## Colored object listings
-- Opening Marker --

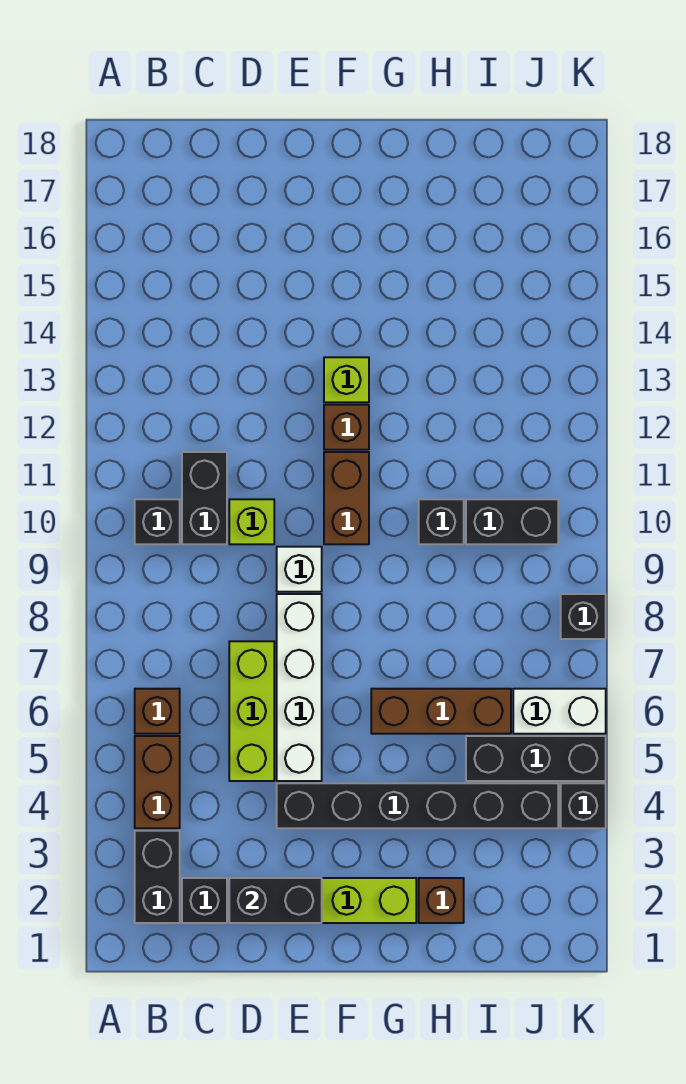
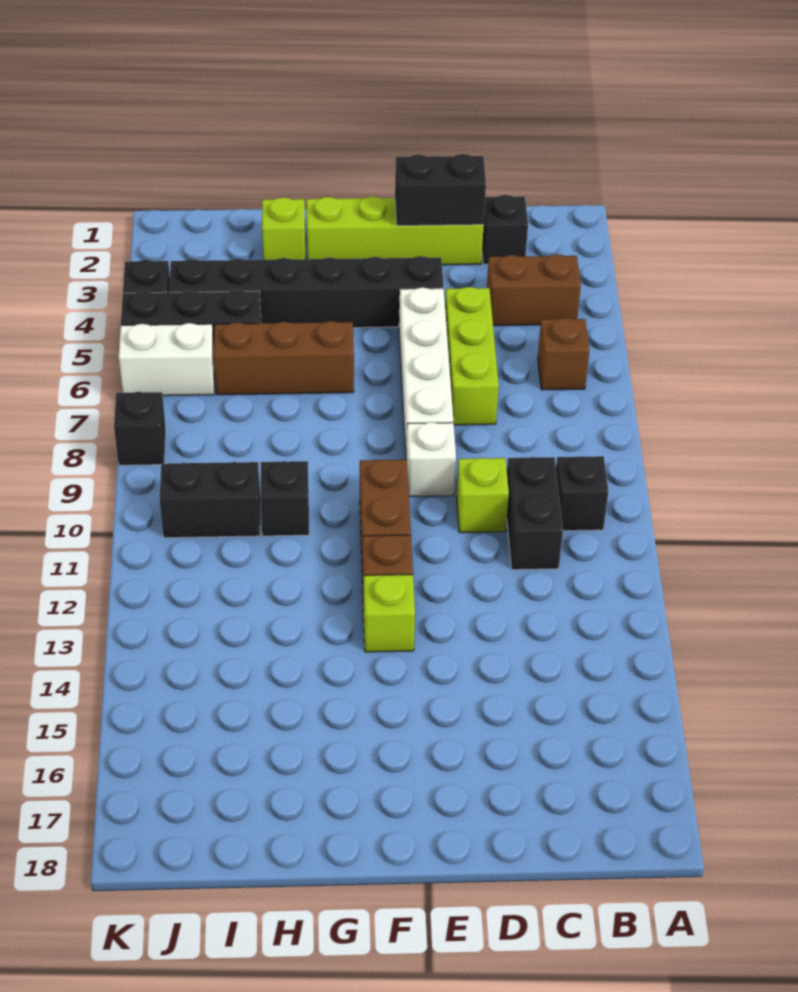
black brick B2:B3 level 1 -> none
brown brick B4:B5 level 1 -> brown brick B4:C4 level 1
brown brick H2 level 1 -> lime brick H2 level 1

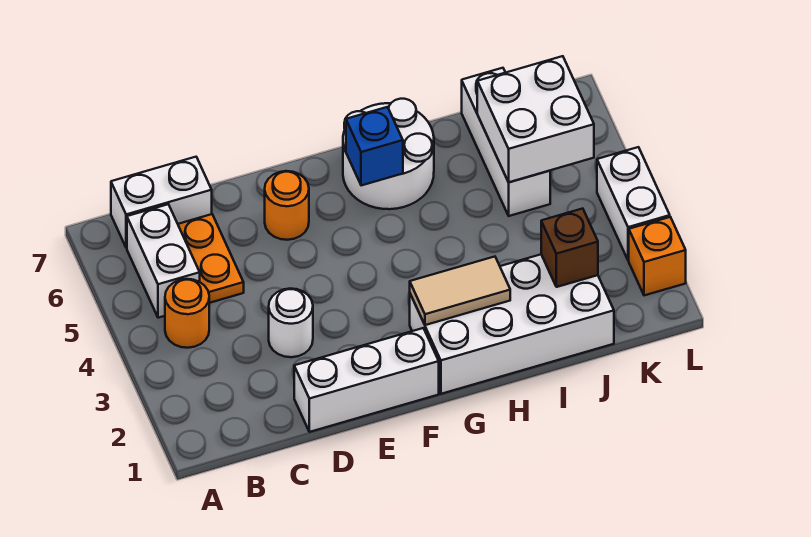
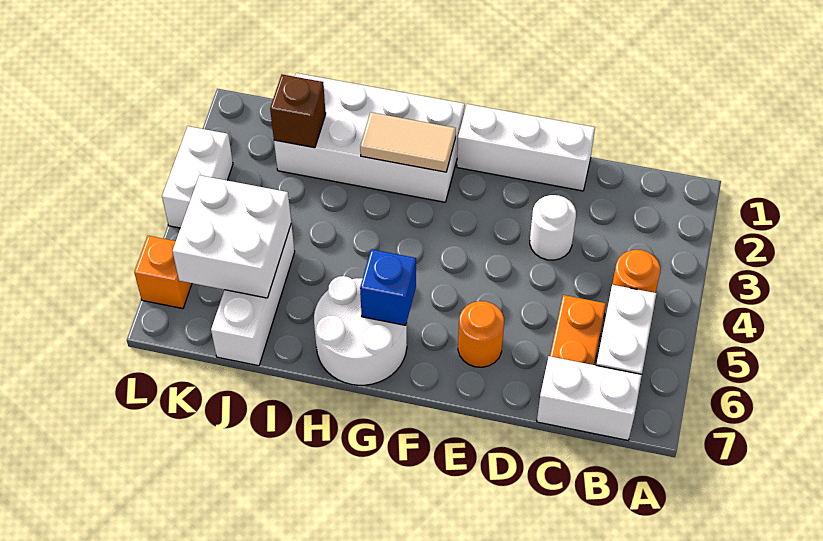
orange brick L2 level 1 -> orange brick L6 level 1

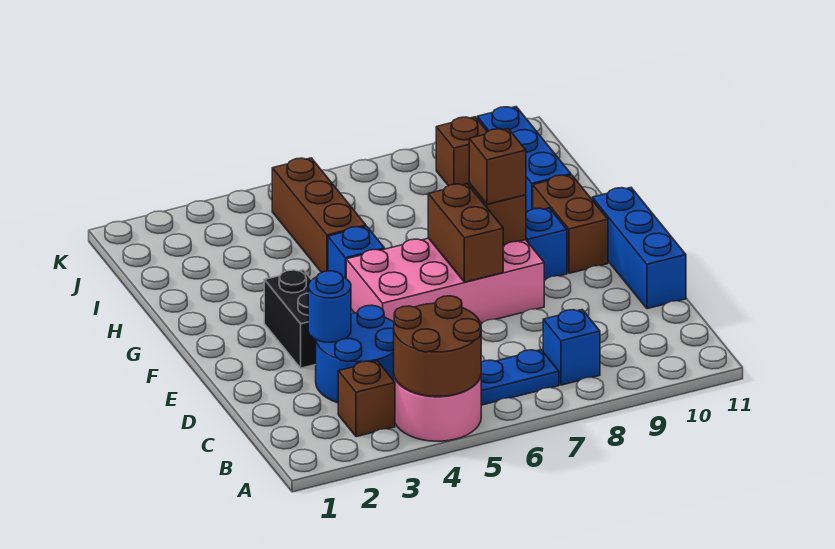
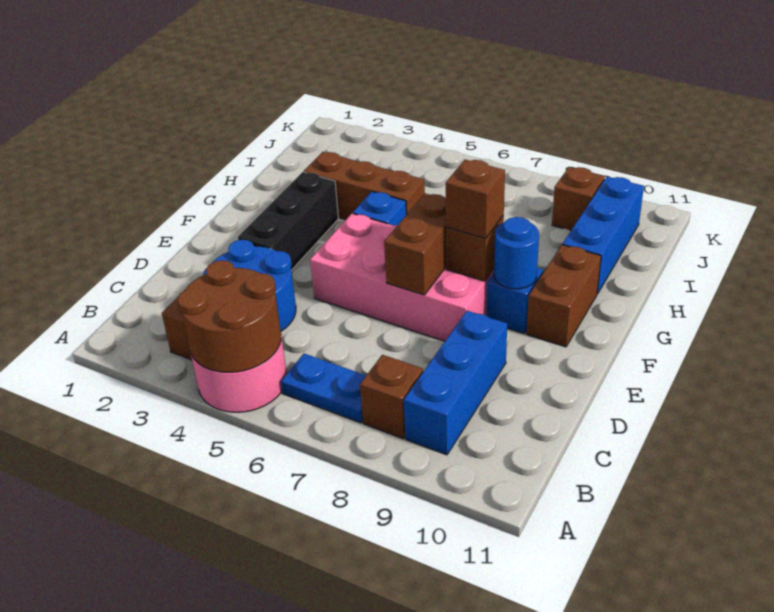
blue brick B8 level 1 -> brown brick B8 level 1
blue round brick D3 level 2 -> blue round brick F9 level 2
blue brick D11:F11 level 1 -> blue brick B9:D9 level 1
black brick E3:F3 level 1 -> black brick E3:G3 level 1
brown brick H5:J5 level 1 -> brown brick H3:H5 level 1

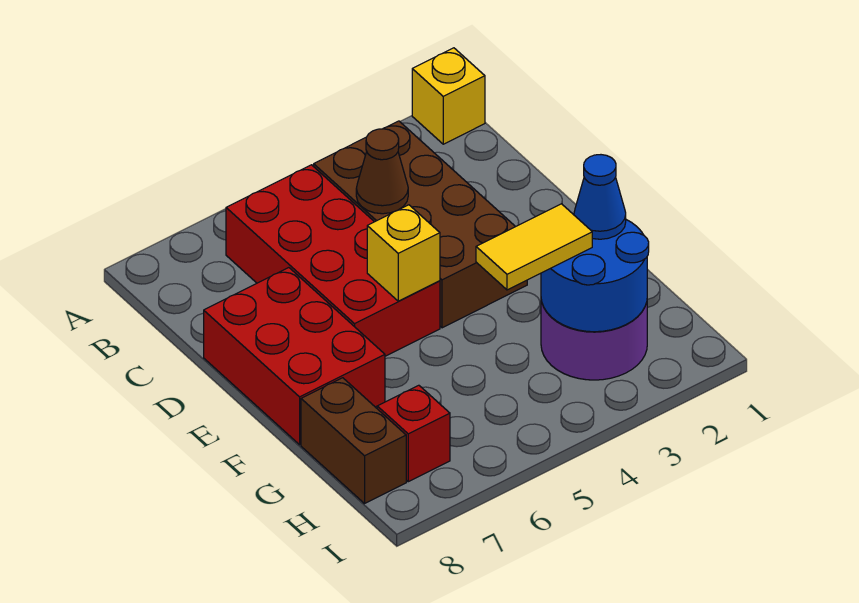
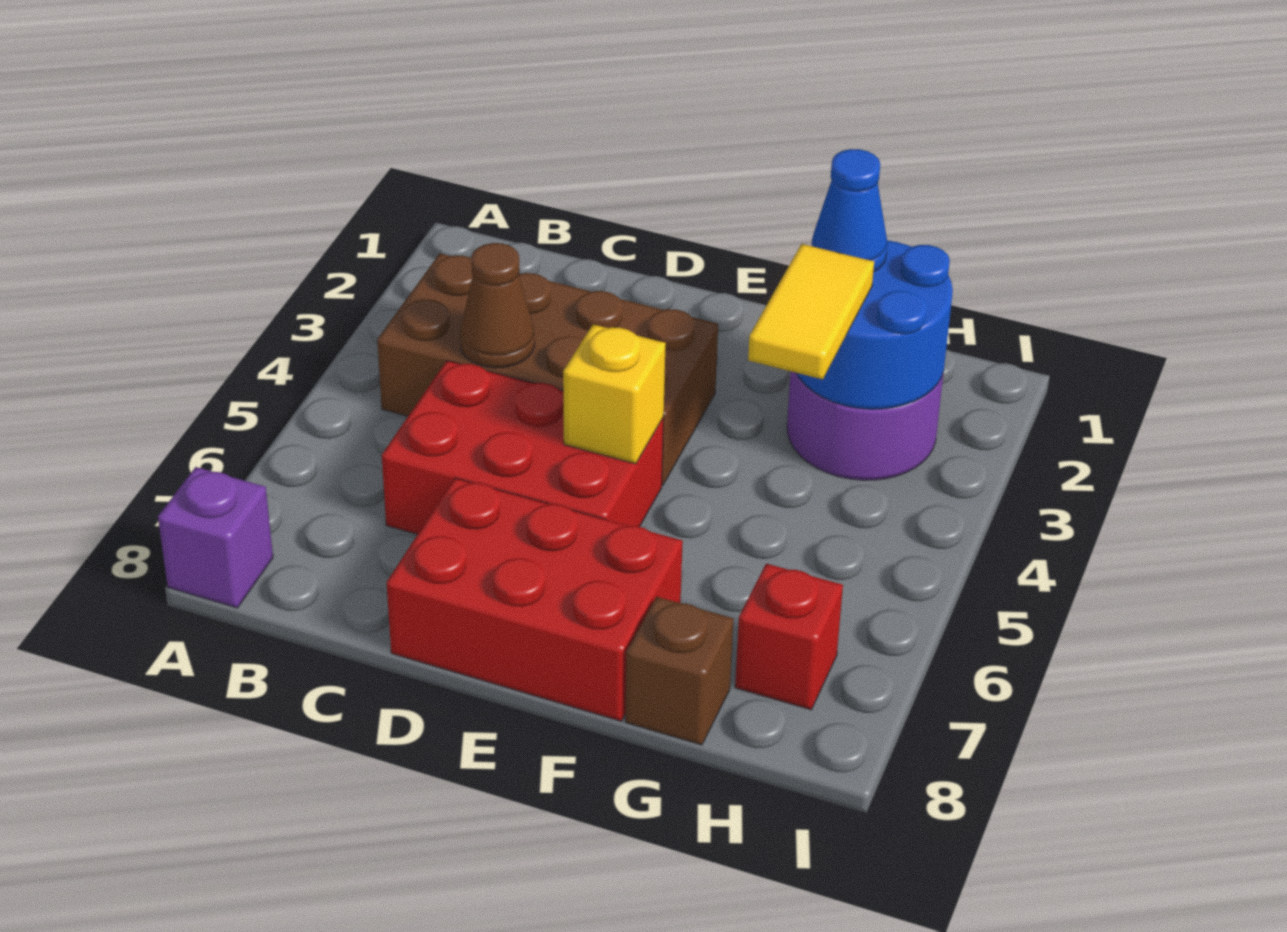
yellow brick A1 level 1 -> none
none -> purple brick A8 level 1
red brick B5:E6 level 1 -> red brick C5:E6 level 1
brown brick G8:H8 level 1 -> brown brick G8 level 1

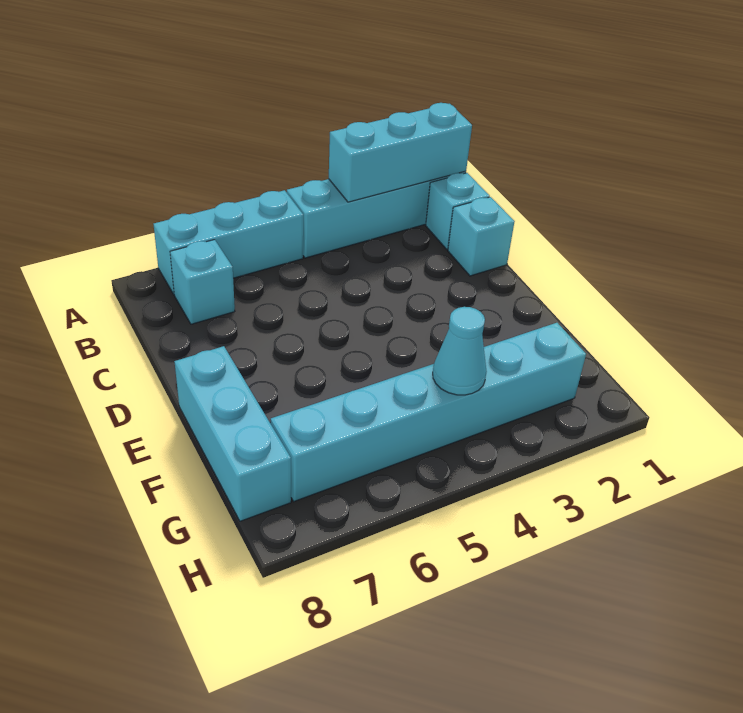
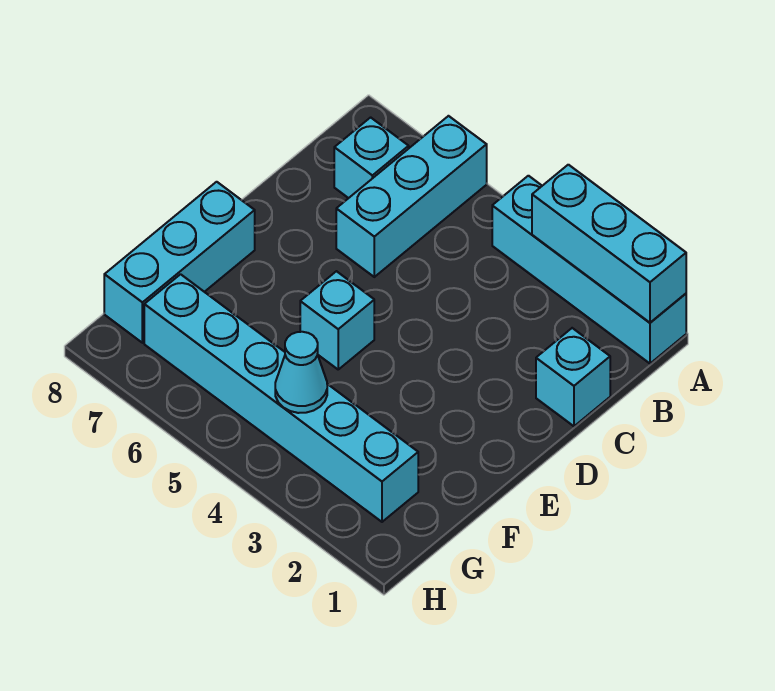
cyan brick A5:A7 level 1 -> cyan brick A6:C6 level 1
cyan brick B1 level 1 -> cyan brick E5 level 1

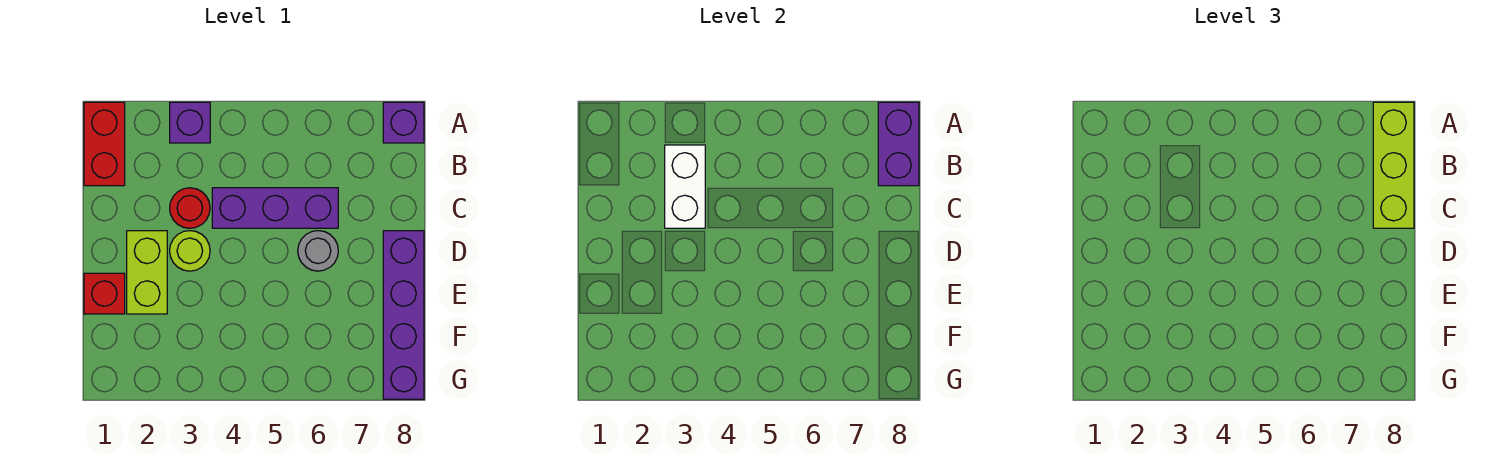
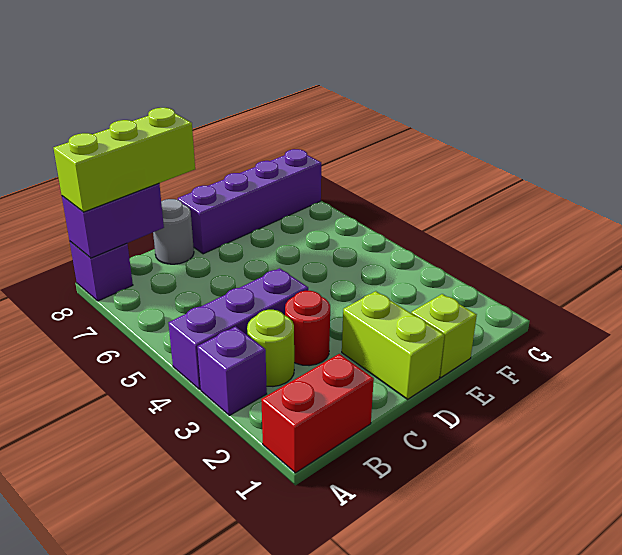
white brick B3:C3 level 2 -> none
purple brick C4:C6 level 1 -> purple brick A4:C4 level 1
lime brick D2:E2 level 1 -> lime brick D1:D2 level 1
lime round brick D3 level 1 -> lime round brick B3 level 1
grey round brick D6 level 1 -> grey round brick C8 level 1
red brick E1 level 1 -> lime brick E1 level 1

-- Closing Marker --

## What is expected
From the data above, copy each line that holds "brown".

## Your response
brown brick B4:B5 level 1 -> brown brick B4:C4 level 1
brown brick H2 level 1 -> lime brick H2 level 1
blue brick B8 level 1 -> brown brick B8 level 1
brown brick H5:J5 level 1 -> brown brick H3:H5 level 1
brown brick G8:H8 level 1 -> brown brick G8 level 1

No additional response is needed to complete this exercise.